- **INFORMATION GIVEN**
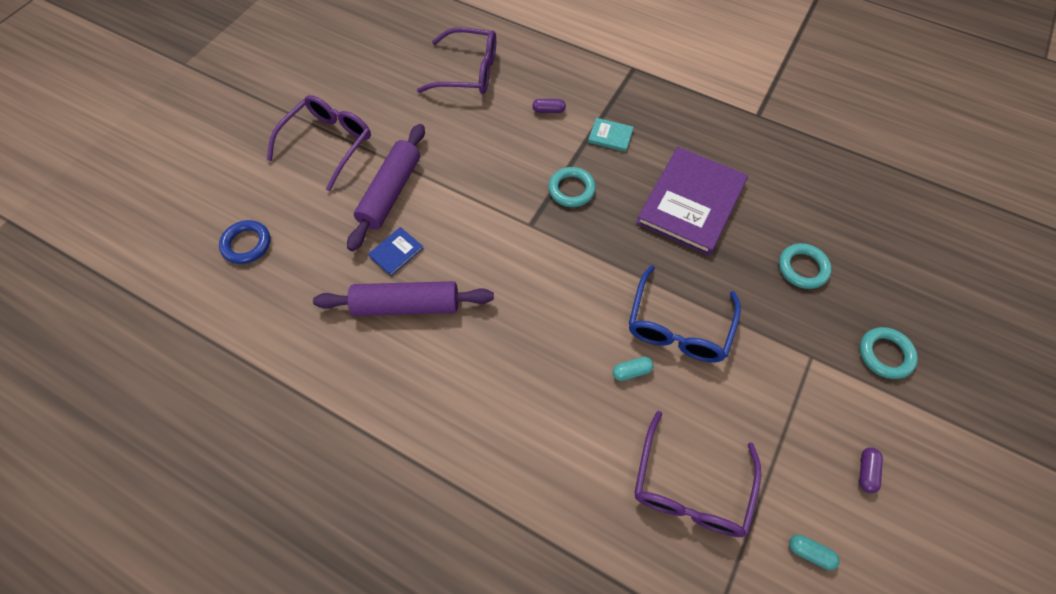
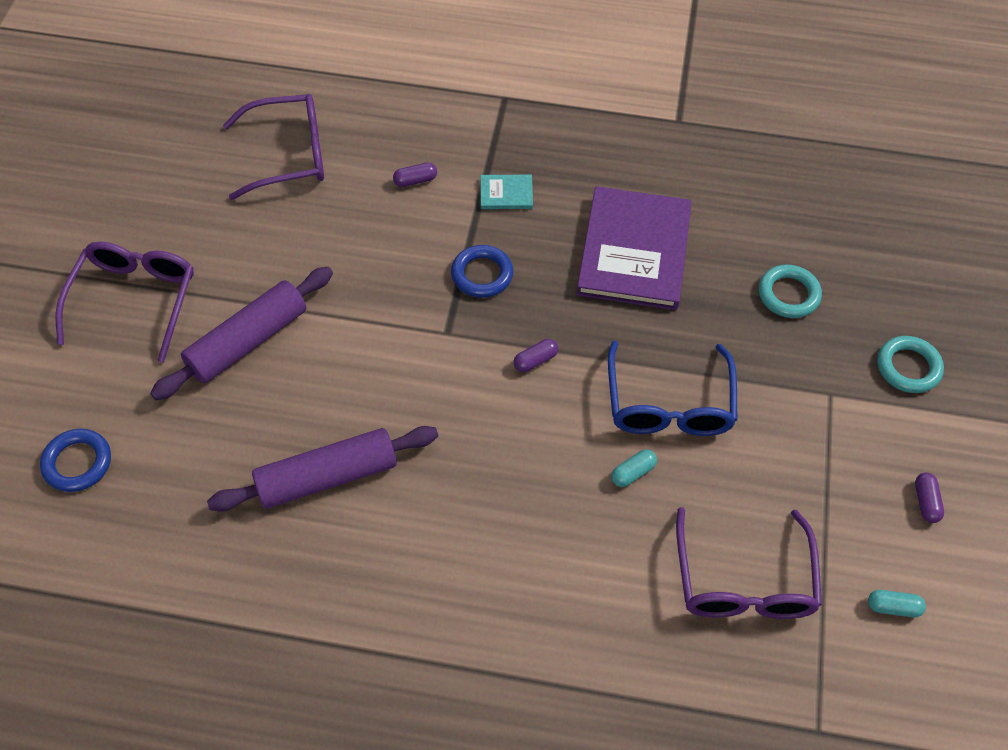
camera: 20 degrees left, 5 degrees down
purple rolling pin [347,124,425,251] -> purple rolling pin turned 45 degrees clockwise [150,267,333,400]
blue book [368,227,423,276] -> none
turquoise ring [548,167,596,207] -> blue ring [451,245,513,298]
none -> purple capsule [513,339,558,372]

- **WHAT IS REQUIRED**
Once the pictures are set aside, output the whole listing exactly.

- **RESPONSE FOR THIS EXERCISE**
camera: 20 degrees left, 5 degrees down
purple rolling pin [347,124,425,251] -> purple rolling pin turned 45 degrees clockwise [150,267,333,400]
blue book [368,227,423,276] -> none
turquoise ring [548,167,596,207] -> blue ring [451,245,513,298]
none -> purple capsule [513,339,558,372]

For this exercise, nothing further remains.